··· MATERIAL FOR THIS EXERCISE

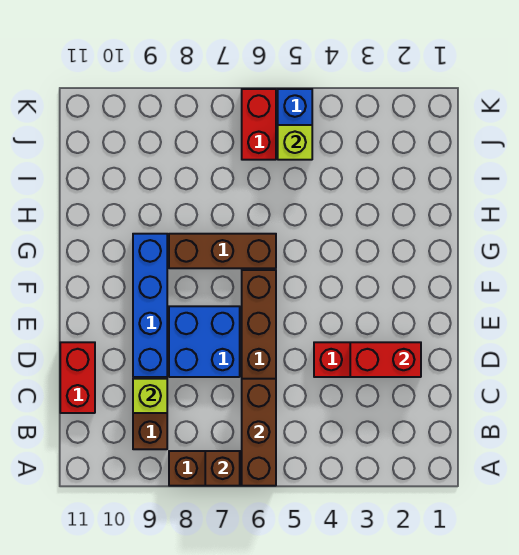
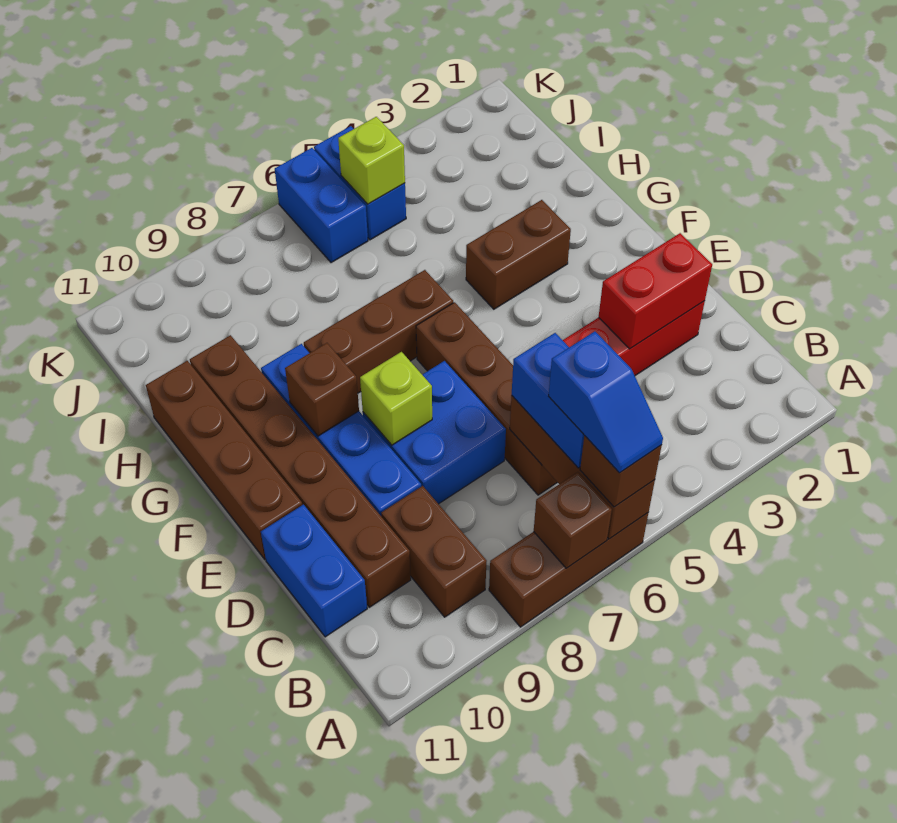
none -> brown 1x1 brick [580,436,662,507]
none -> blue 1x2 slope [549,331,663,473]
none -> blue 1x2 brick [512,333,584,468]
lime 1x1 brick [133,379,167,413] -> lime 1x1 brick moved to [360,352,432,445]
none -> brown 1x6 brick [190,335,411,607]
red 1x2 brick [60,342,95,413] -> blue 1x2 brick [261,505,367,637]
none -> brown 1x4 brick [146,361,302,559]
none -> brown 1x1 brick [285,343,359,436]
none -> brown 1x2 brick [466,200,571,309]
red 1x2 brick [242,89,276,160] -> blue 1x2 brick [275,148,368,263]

······

__PROBLEM TO WORK ON__: Where a picture appears in the listing above, skip it and set down all the rest exactly.

__COMPLETED TASK__:
none -> brown 1x1 brick [580,436,662,507]
none -> blue 1x2 slope [549,331,663,473]
none -> blue 1x2 brick [512,333,584,468]
lime 1x1 brick [133,379,167,413] -> lime 1x1 brick moved to [360,352,432,445]
none -> brown 1x6 brick [190,335,411,607]
red 1x2 brick [60,342,95,413] -> blue 1x2 brick [261,505,367,637]
none -> brown 1x4 brick [146,361,302,559]
none -> brown 1x1 brick [285,343,359,436]
none -> brown 1x2 brick [466,200,571,309]
red 1x2 brick [242,89,276,160] -> blue 1x2 brick [275,148,368,263]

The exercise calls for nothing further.